- Records for the exercise
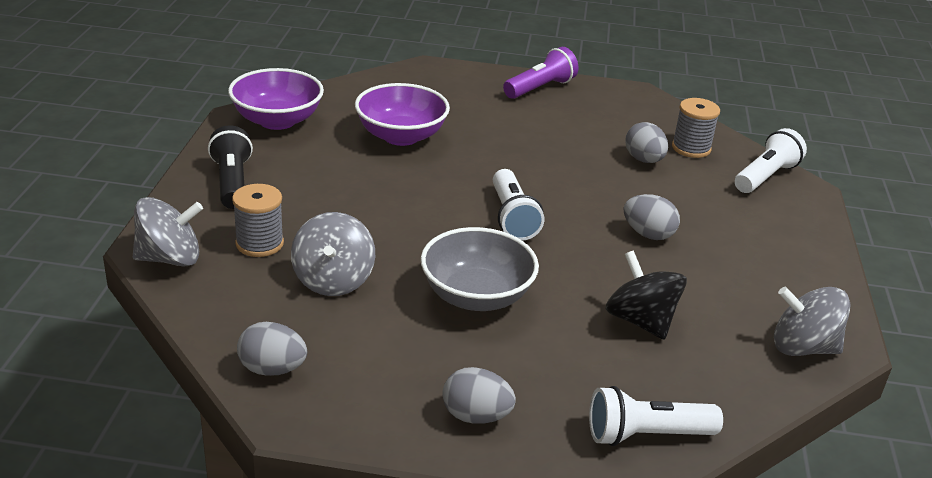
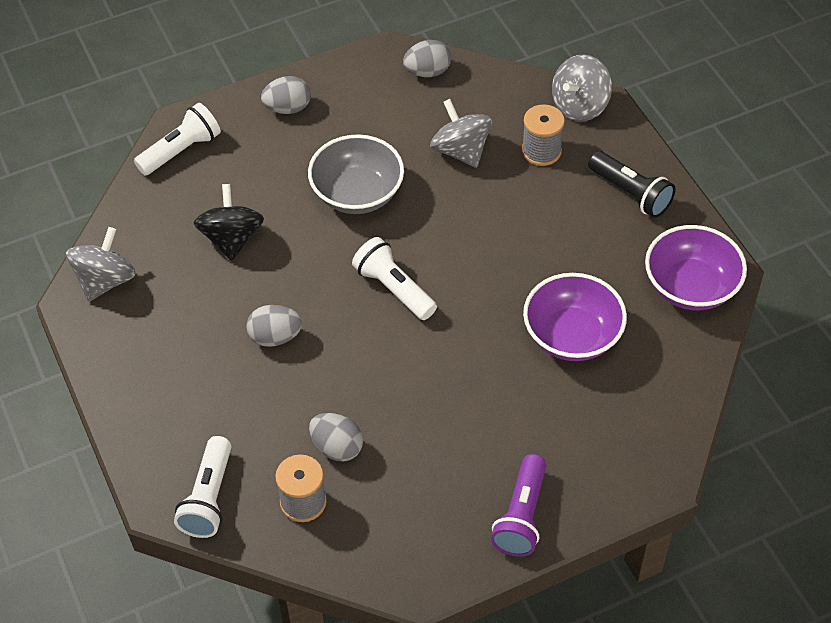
camera: 150 degrees right, 20 degrees up
(640, 321) = (231, 238): black spinning top -> black spinning top turned 120 degrees counterclockwise
(802, 347) = (105, 281): grey spinning top -> grey spinning top turned 45 degrees counterclockwise

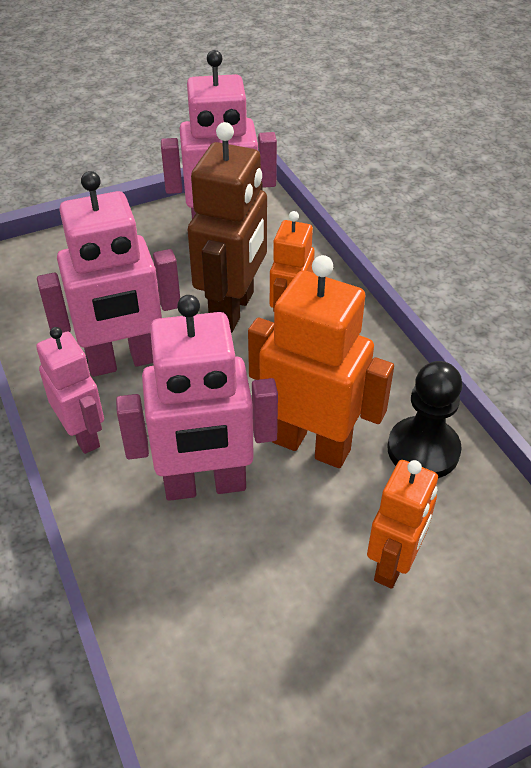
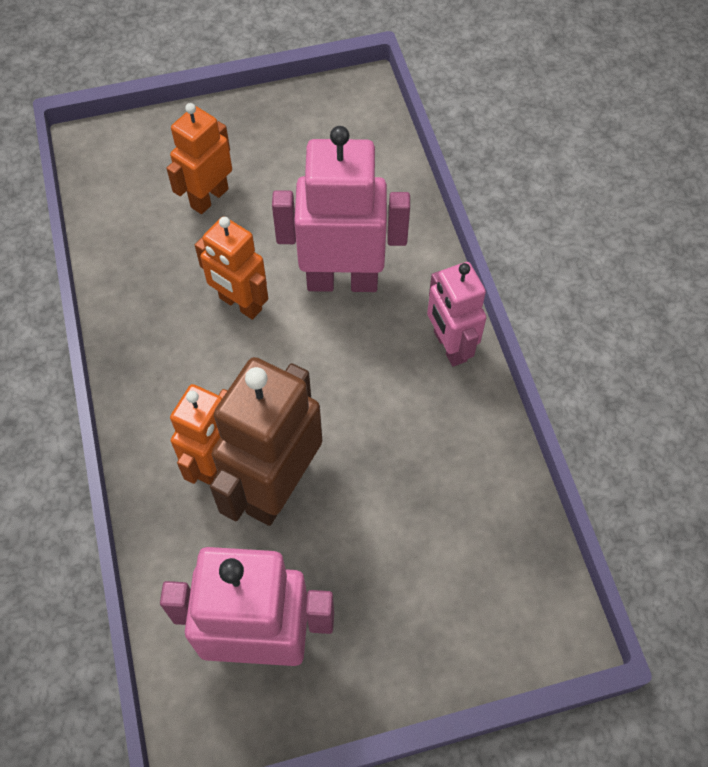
camera: 170 degrees left, 15 degrees up
(124, 361) = (408, 429): pink robot -> none
(311, 445) = (240, 304): orange robot -> orange robot, size x0.62
(423, 450) = (142, 284): black pawn -> none

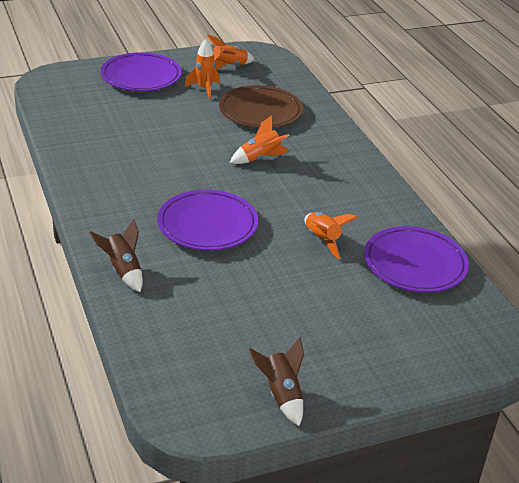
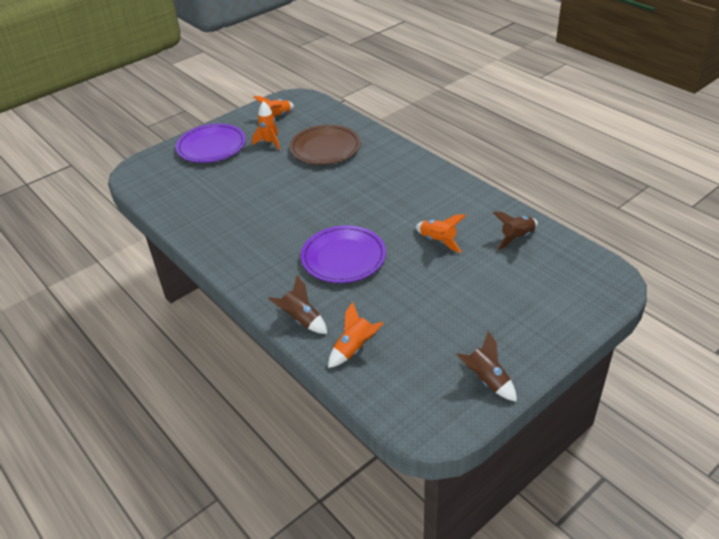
camera: 15 degrees left, 5 degrees up
(260, 158) = (349, 188): orange rocket -> orange rocket (354, 349)
(415, 264) = (516, 238): purple plate -> brown rocket

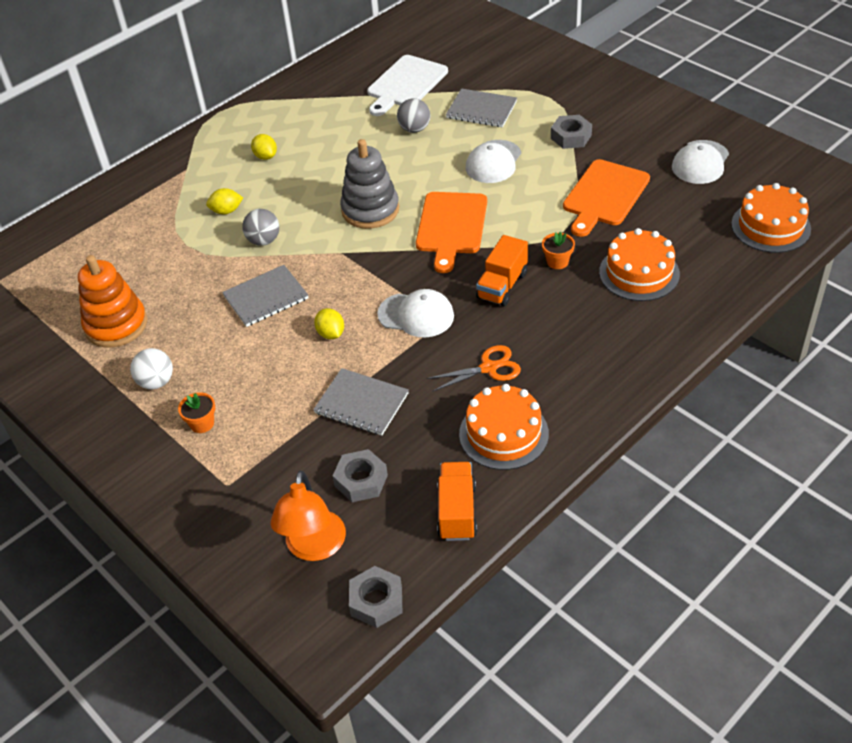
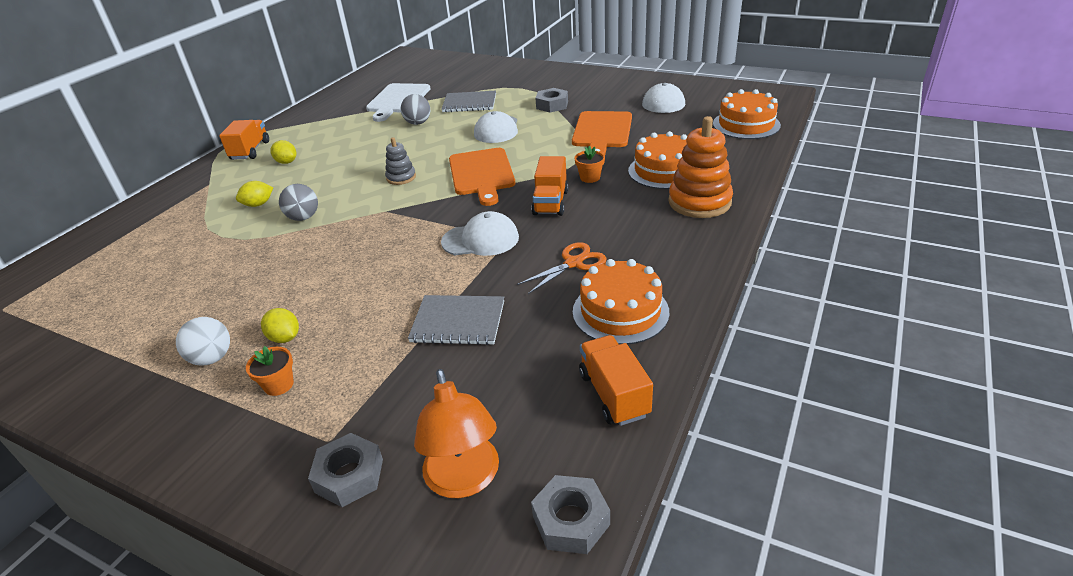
camera: 20 degrees left, 10 degrees down
(116, 325) = (153, 317): orange stacking toy -> orange stacking toy (699, 202)
(234, 129) = (250, 151): none -> orange truck
(266, 297) = (320, 259): grey notebook -> none
(331, 334) = (400, 272): yellow lemon -> yellow lemon (285, 338)
(361, 480) = (490, 393): grey nut -> grey nut (349, 476)
(370, 210) = (401, 177): grey stacking toy -> grey stacking toy, size x0.54

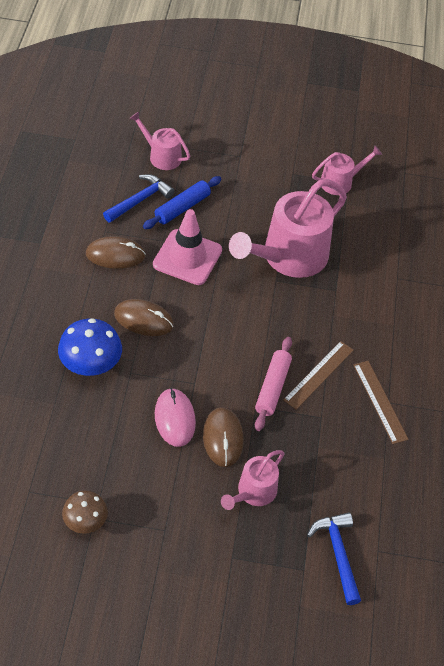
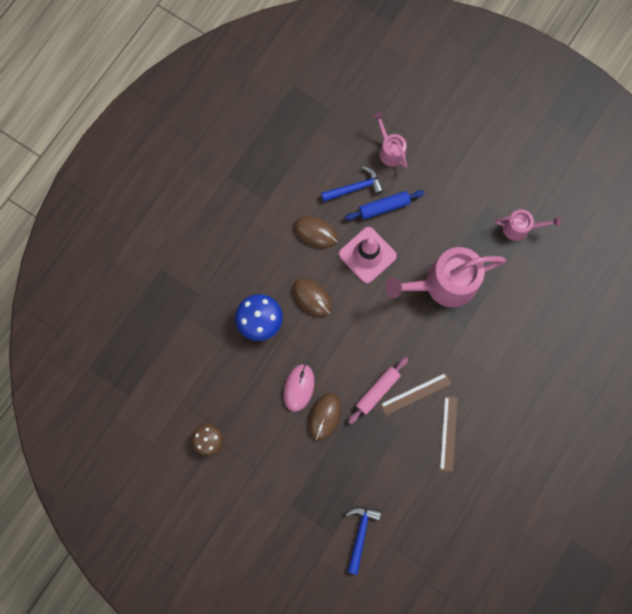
camera: 30 degrees right, 25 degrees up
(253, 492) = (326, 465): pink watering can -> none

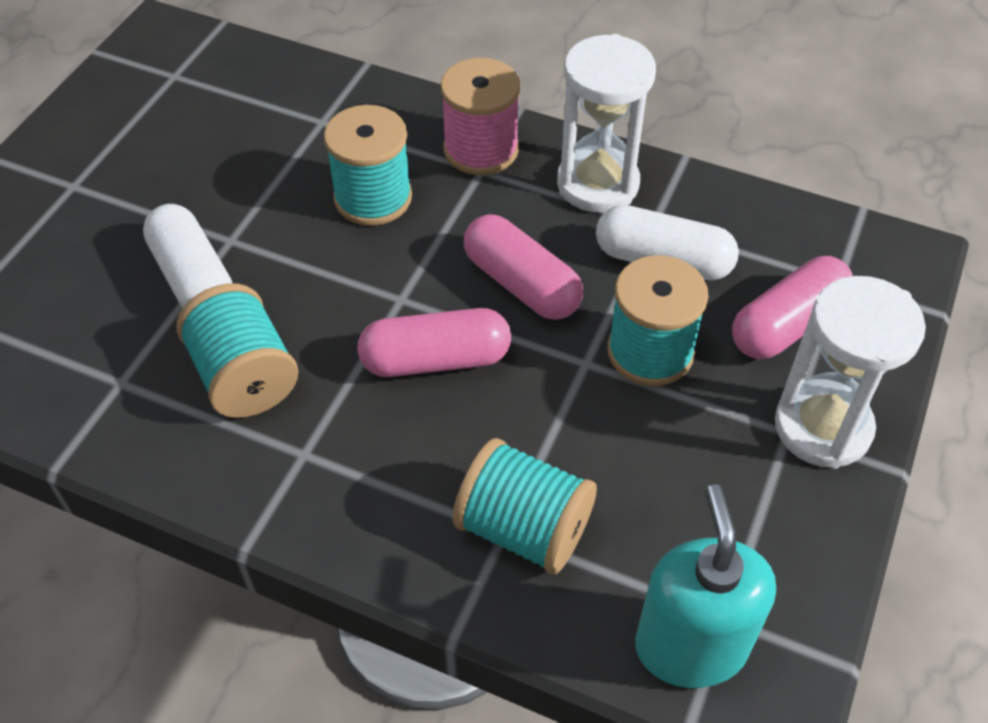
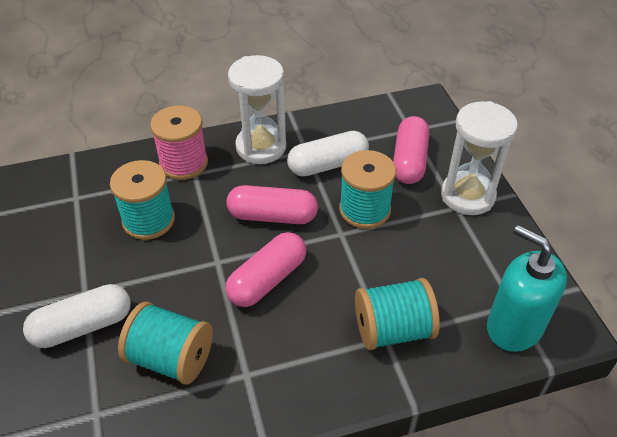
camera: 40 degrees left, 5 degrees down
(193, 277) = (83, 326): white capsule -> white capsule turned 45 degrees counterclockwise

- Aim of the task
Return the data above in its exact wording, with none of the pictures.

- Your response
camera: 150 degrees right, 20 degrees up
(640, 321) = (231, 238): black spinning top -> black spinning top turned 120 degrees counterclockwise
(802, 347) = (105, 281): grey spinning top -> grey spinning top turned 45 degrees counterclockwise

camera: 170 degrees left, 15 degrees up
(124, 361) = (408, 429): pink robot -> none
(311, 445) = (240, 304): orange robot -> orange robot, size x0.62
(423, 450) = (142, 284): black pawn -> none

camera: 15 degrees left, 5 degrees up
(260, 158) = (349, 188): orange rocket -> orange rocket (354, 349)
(415, 264) = (516, 238): purple plate -> brown rocket

camera: 20 degrees left, 10 degrees down
(116, 325) = (153, 317): orange stacking toy -> orange stacking toy (699, 202)
(234, 129) = (250, 151): none -> orange truck
(266, 297) = (320, 259): grey notebook -> none
(331, 334) = (400, 272): yellow lemon -> yellow lemon (285, 338)
(361, 480) = (490, 393): grey nut -> grey nut (349, 476)
(370, 210) = (401, 177): grey stacking toy -> grey stacking toy, size x0.54

camera: 30 degrees right, 25 degrees up
(253, 492) = (326, 465): pink watering can -> none

camera: 40 degrees left, 5 degrees down
(193, 277) = (83, 326): white capsule -> white capsule turned 45 degrees counterclockwise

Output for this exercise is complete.